PROVIDED DATA
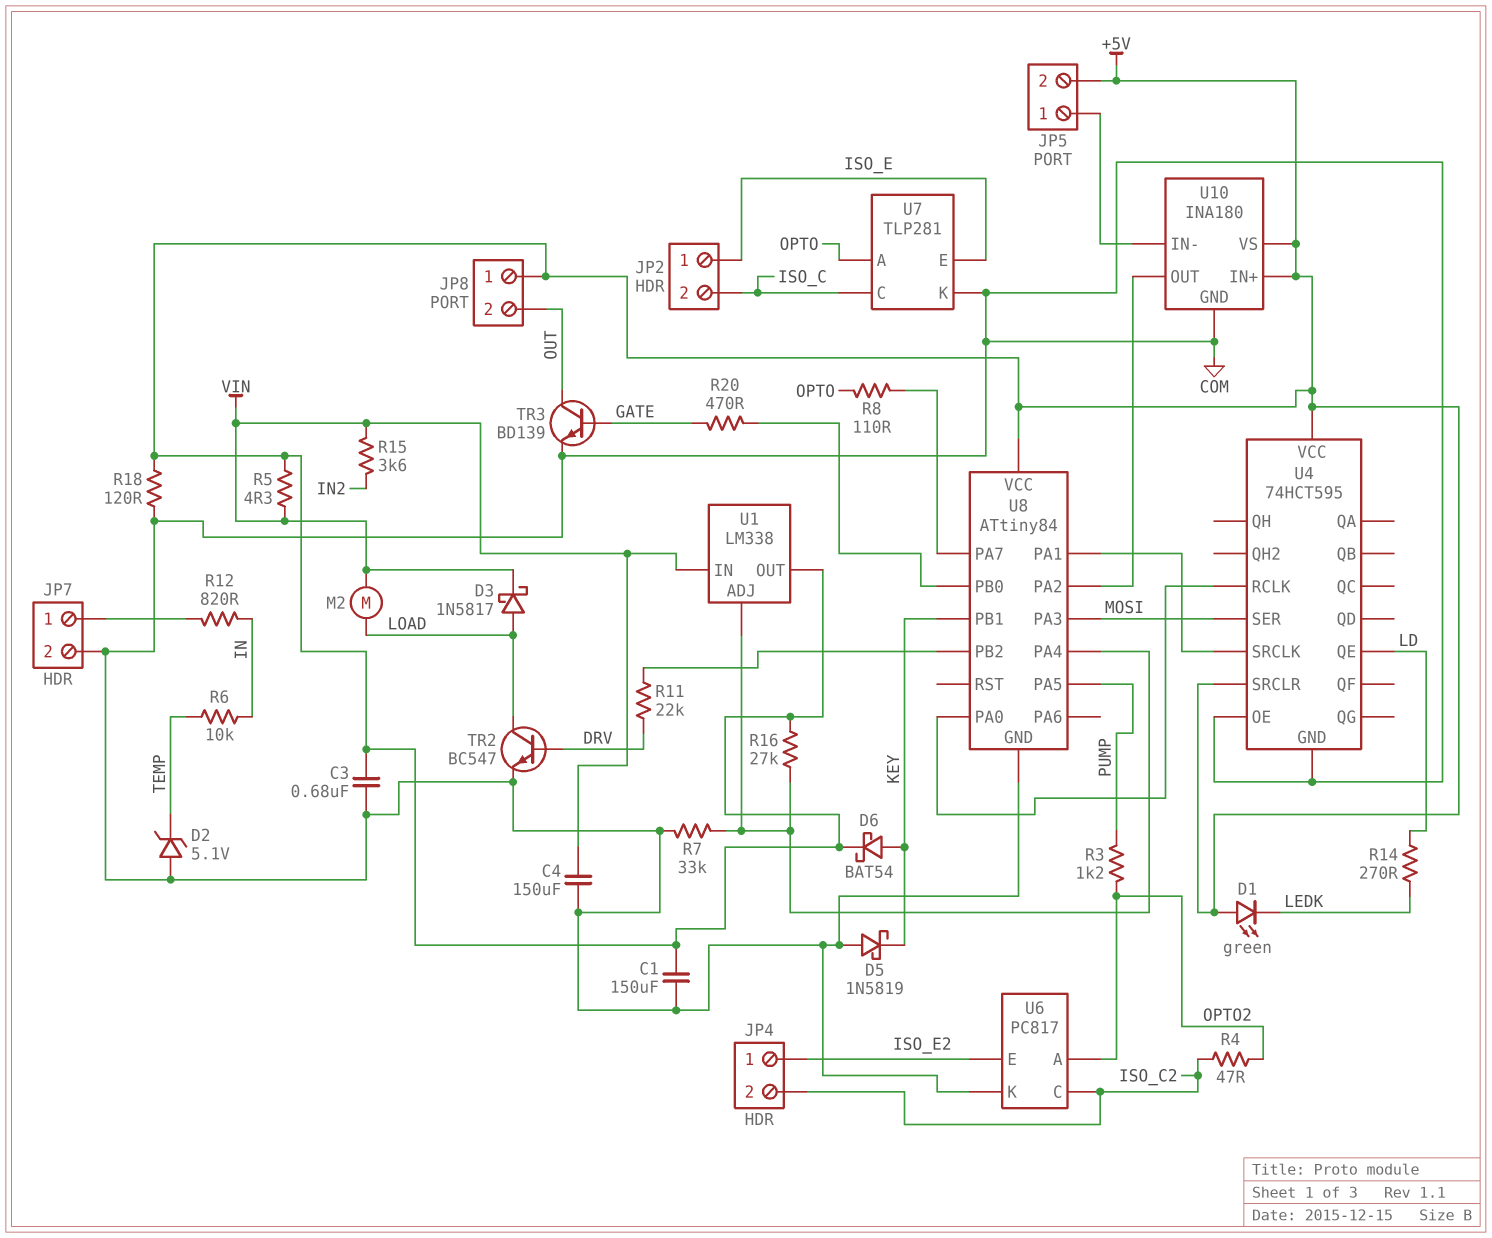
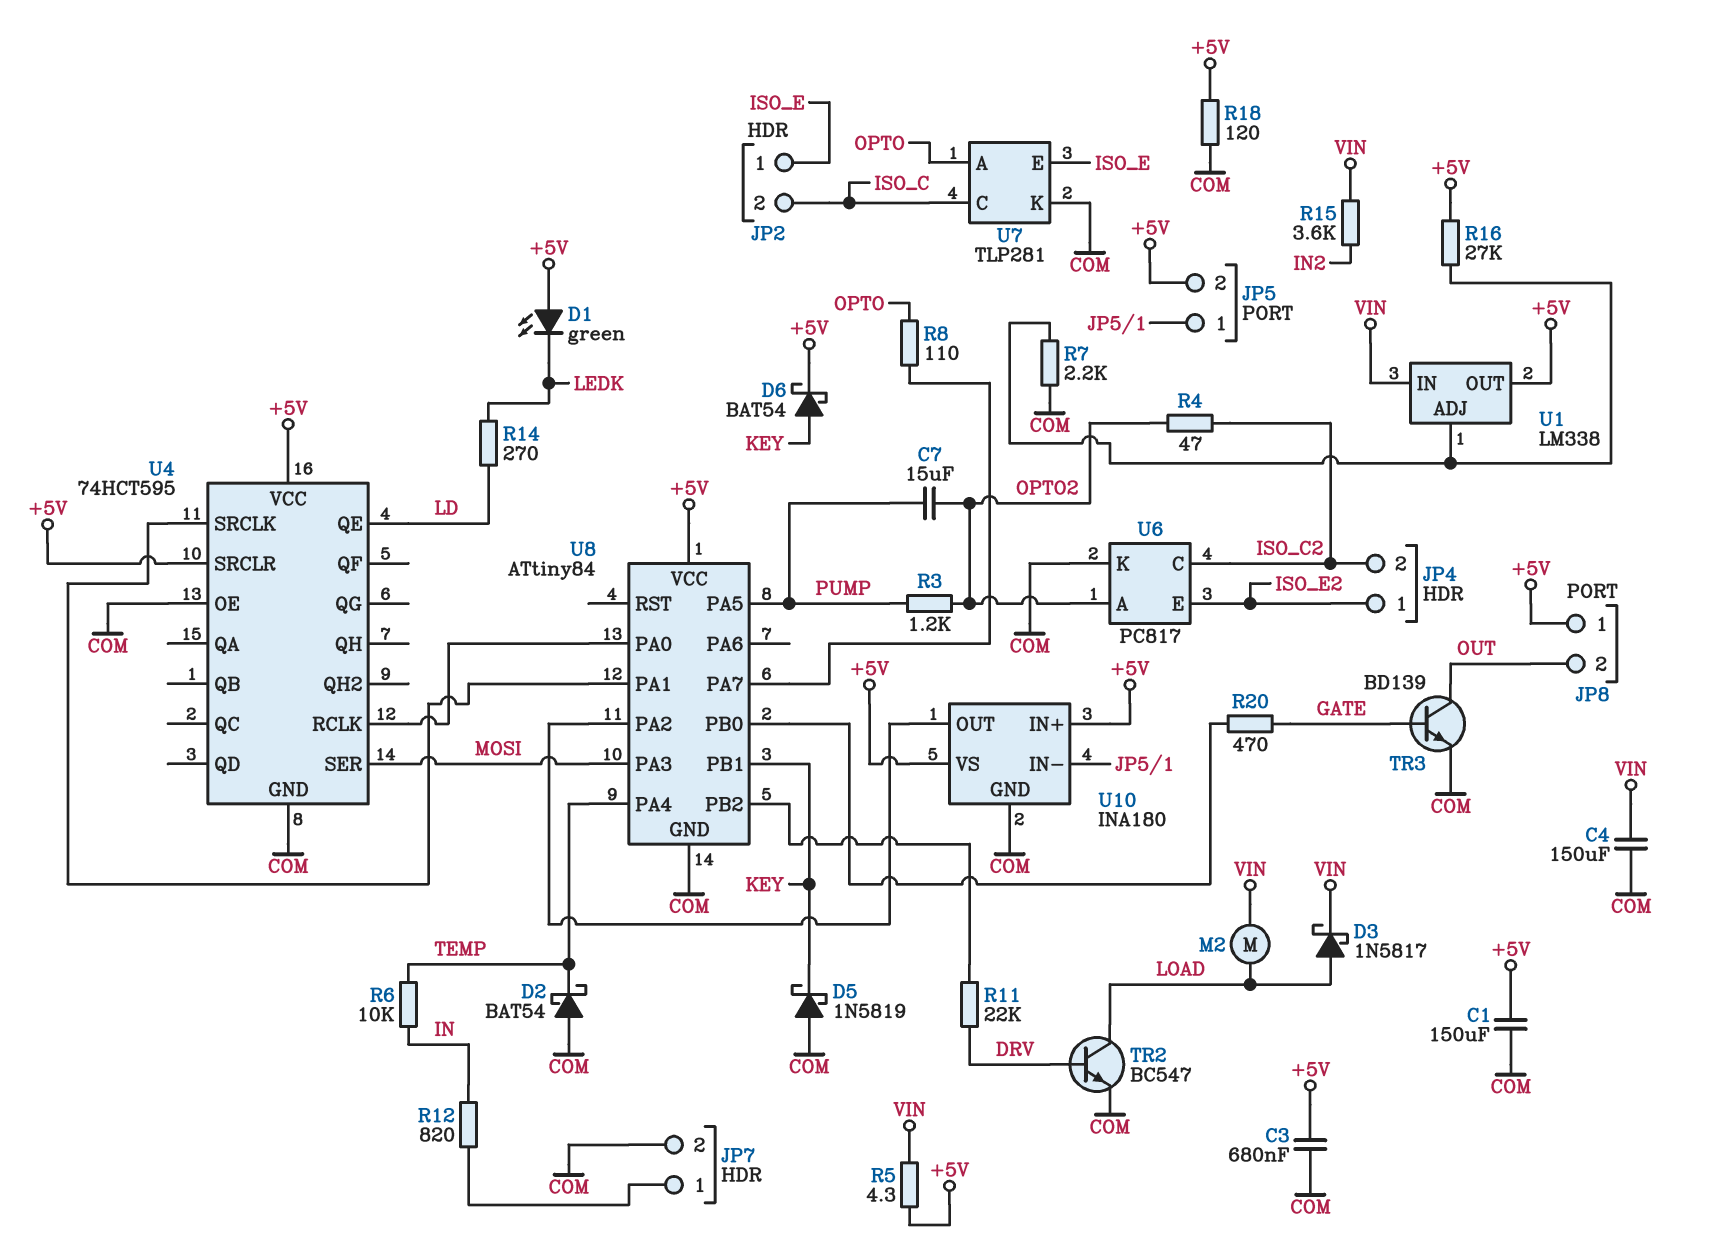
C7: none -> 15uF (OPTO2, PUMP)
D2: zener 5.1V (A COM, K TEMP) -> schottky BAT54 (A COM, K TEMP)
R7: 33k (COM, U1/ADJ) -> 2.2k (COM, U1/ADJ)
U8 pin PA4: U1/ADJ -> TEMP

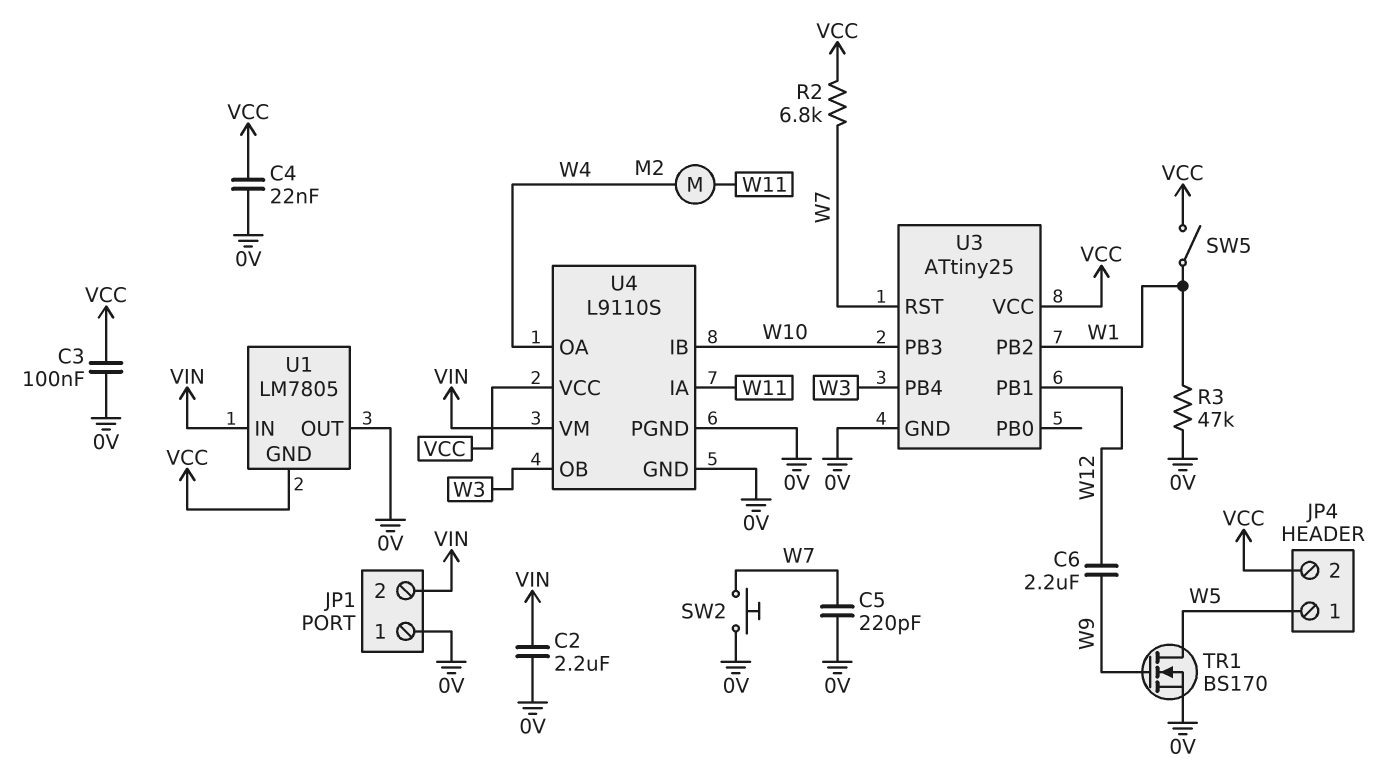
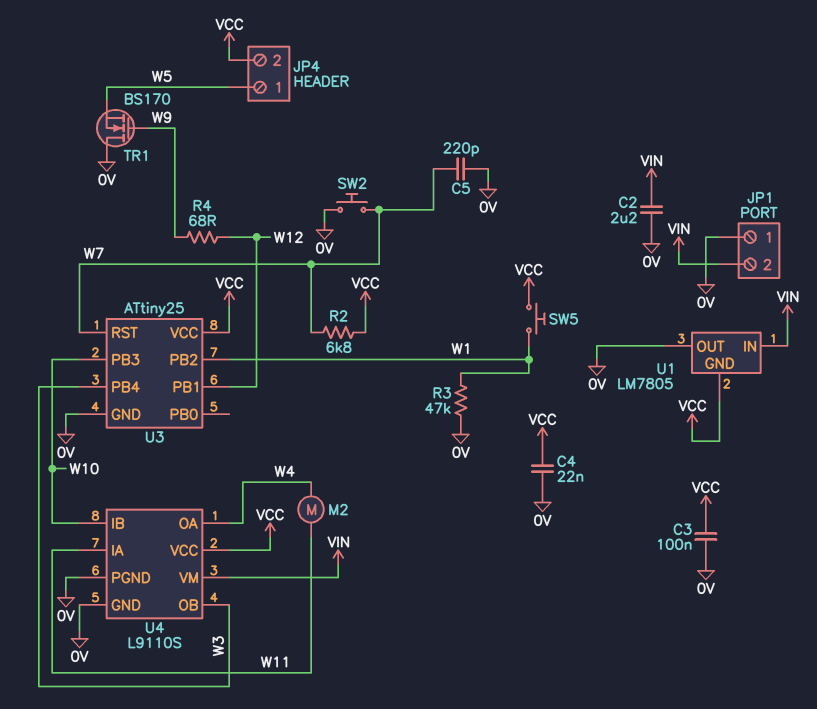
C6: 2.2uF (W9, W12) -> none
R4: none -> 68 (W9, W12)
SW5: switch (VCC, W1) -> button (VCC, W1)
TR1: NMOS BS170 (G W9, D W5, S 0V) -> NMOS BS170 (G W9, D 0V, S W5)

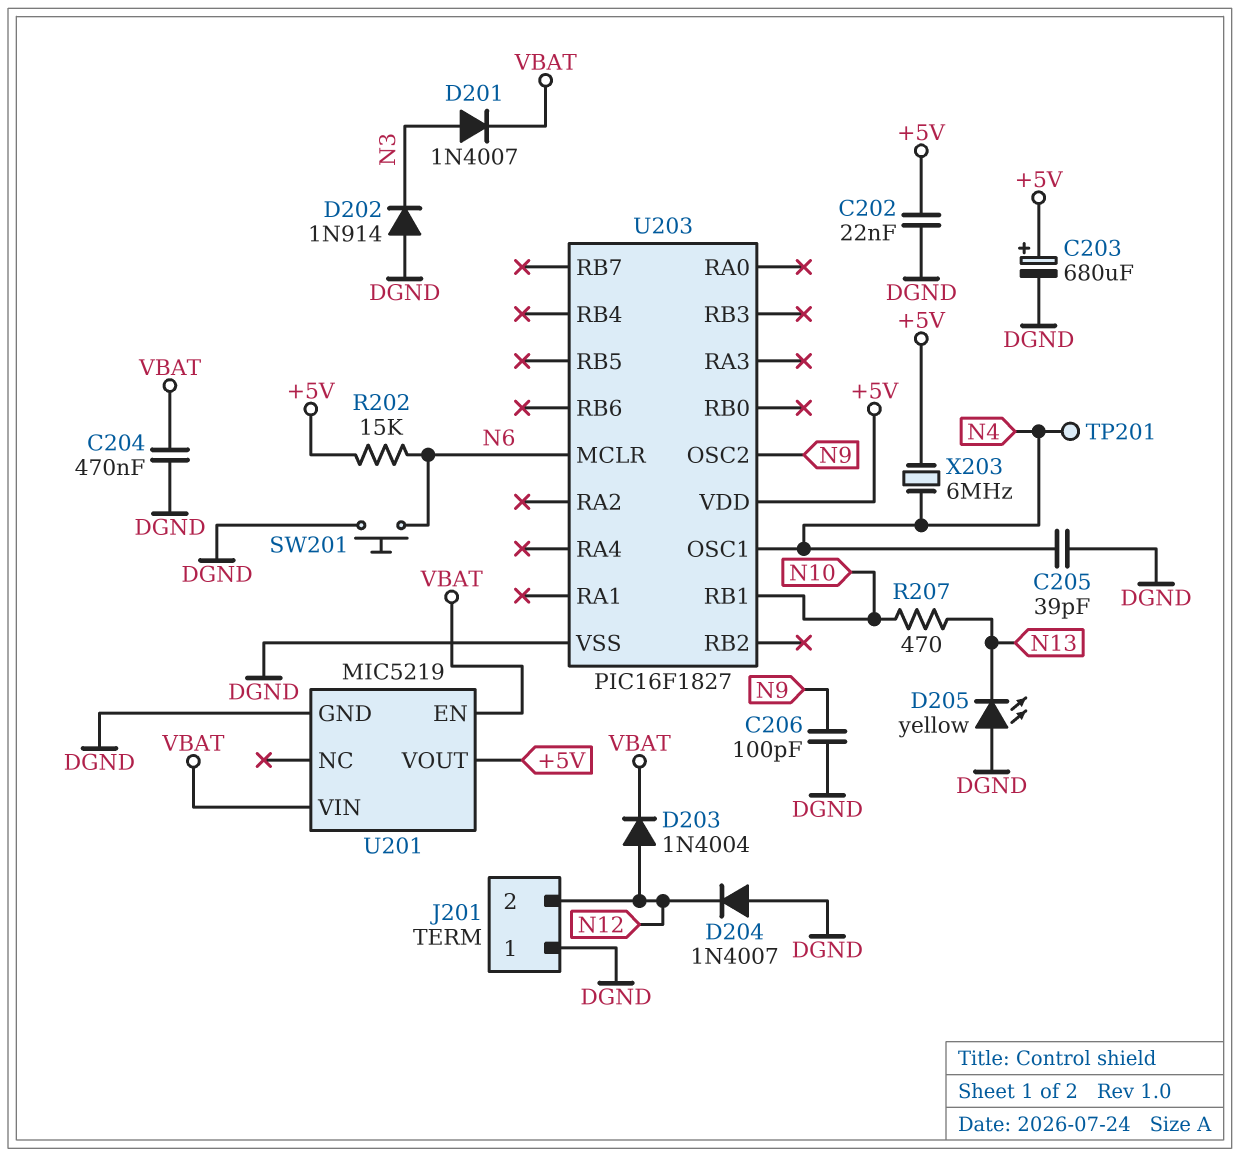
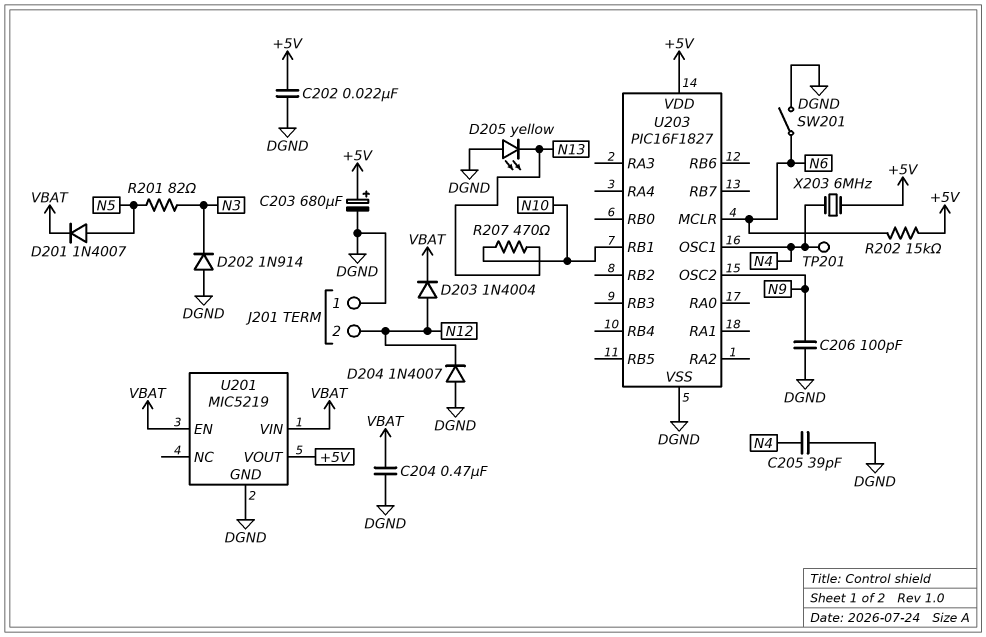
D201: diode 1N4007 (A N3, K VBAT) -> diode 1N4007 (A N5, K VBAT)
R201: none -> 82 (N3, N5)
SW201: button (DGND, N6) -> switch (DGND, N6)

THE PROBLEM
From start to finish, output the listing exactly, but omit its pictures.

ANSWER SPACE
C7: none -> 15uF (OPTO2, PUMP)
D2: zener 5.1V (A COM, K TEMP) -> schottky BAT54 (A COM, K TEMP)
R7: 33k (COM, U1/ADJ) -> 2.2k (COM, U1/ADJ)
U8 pin PA4: U1/ADJ -> TEMP

C6: 2.2uF (W9, W12) -> none
R4: none -> 68 (W9, W12)
SW5: switch (VCC, W1) -> button (VCC, W1)
TR1: NMOS BS170 (G W9, D W5, S 0V) -> NMOS BS170 (G W9, D 0V, S W5)

D201: diode 1N4007 (A N3, K VBAT) -> diode 1N4007 (A N5, K VBAT)
R201: none -> 82 (N3, N5)
SW201: button (DGND, N6) -> switch (DGND, N6)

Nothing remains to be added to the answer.